§ Task brief: Please restate the entries verbatim. The copy should hold no pictures.

§ Supplied data:
········
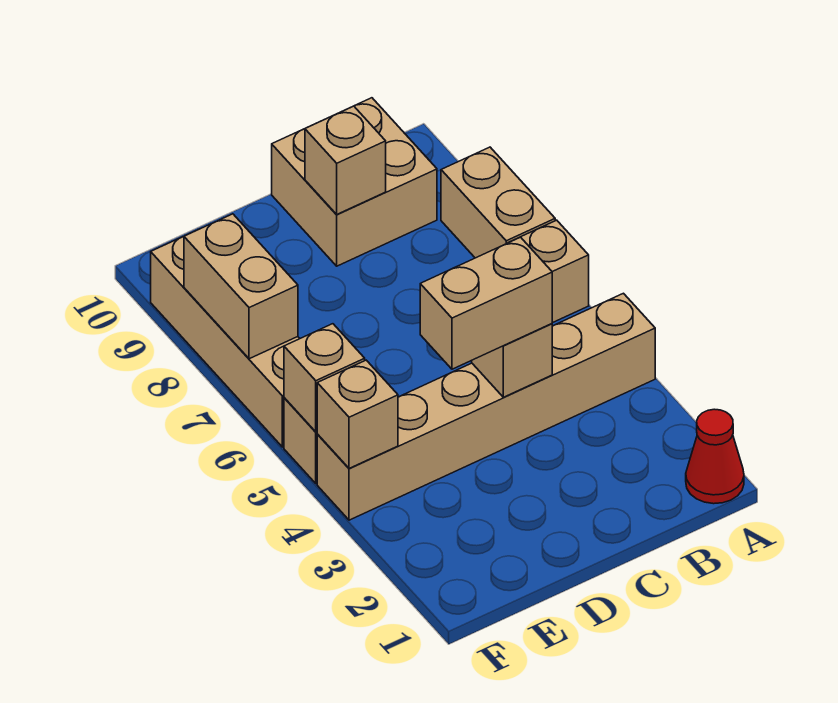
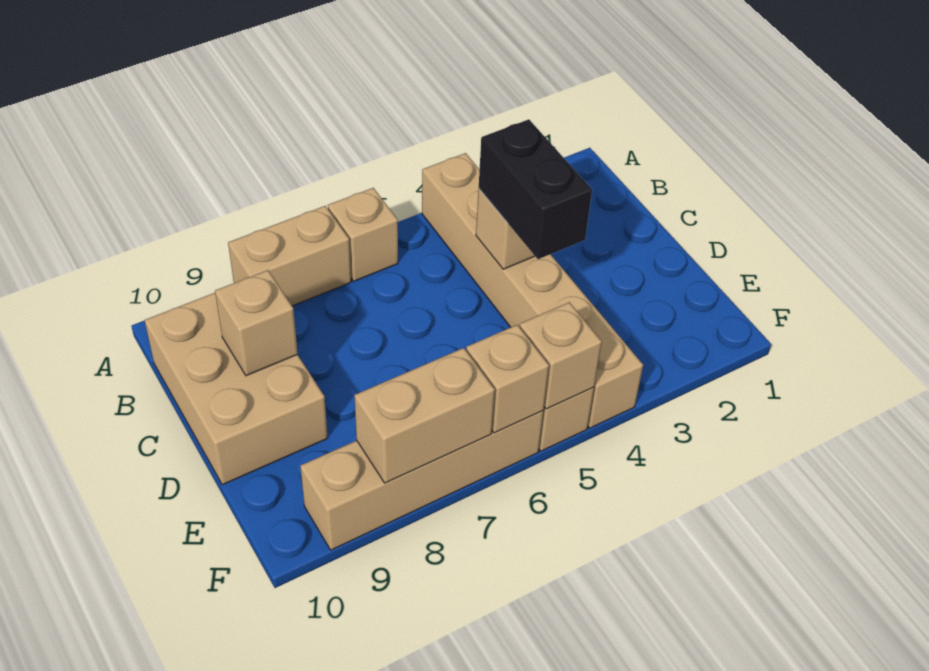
red cone A1 level 1 -> none
tan brick B9:C10 level 1 -> tan brick B9:D10 level 1
tan brick C4:D4 level 3 -> black brick C4:D4 level 3
tan brick F4 level 2 -> tan brick F6 level 2

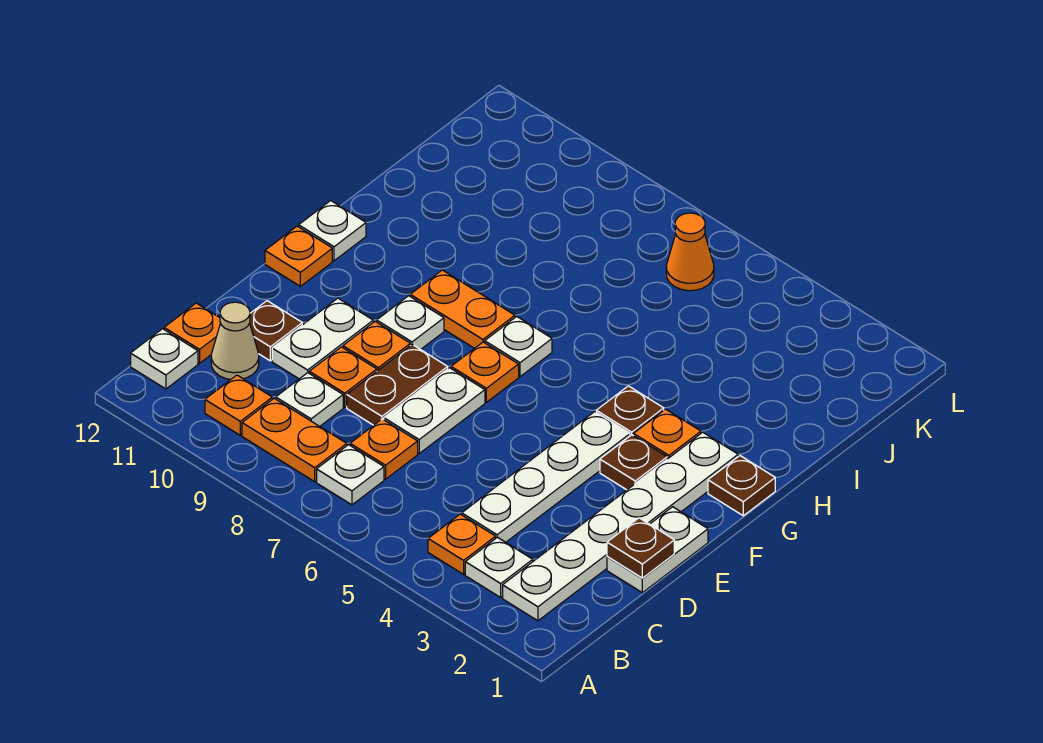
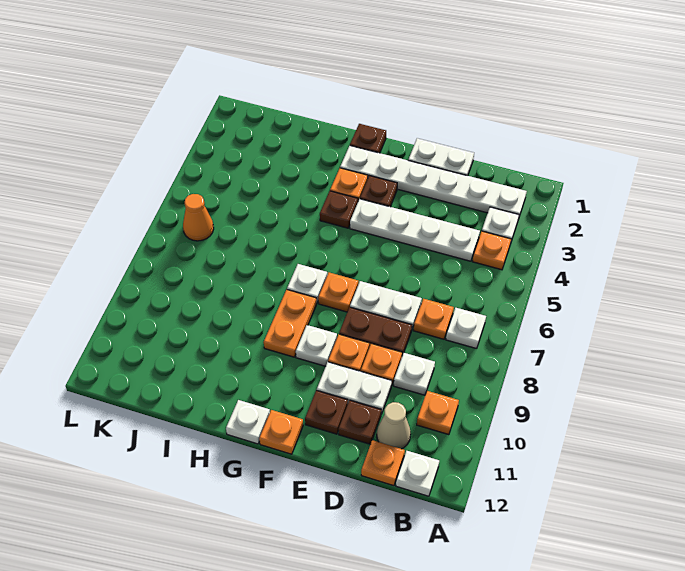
orange plate B8:B9 level 1 -> none
brown plate D1 level 2 -> brown plate E11 level 1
········
§ Result:
red cone A1 level 1 -> none
tan brick B9:C10 level 1 -> tan brick B9:D10 level 1
tan brick C4:D4 level 3 -> black brick C4:D4 level 3
tan brick F4 level 2 -> tan brick F6 level 2

orange plate B8:B9 level 1 -> none
brown plate D1 level 2 -> brown plate E11 level 1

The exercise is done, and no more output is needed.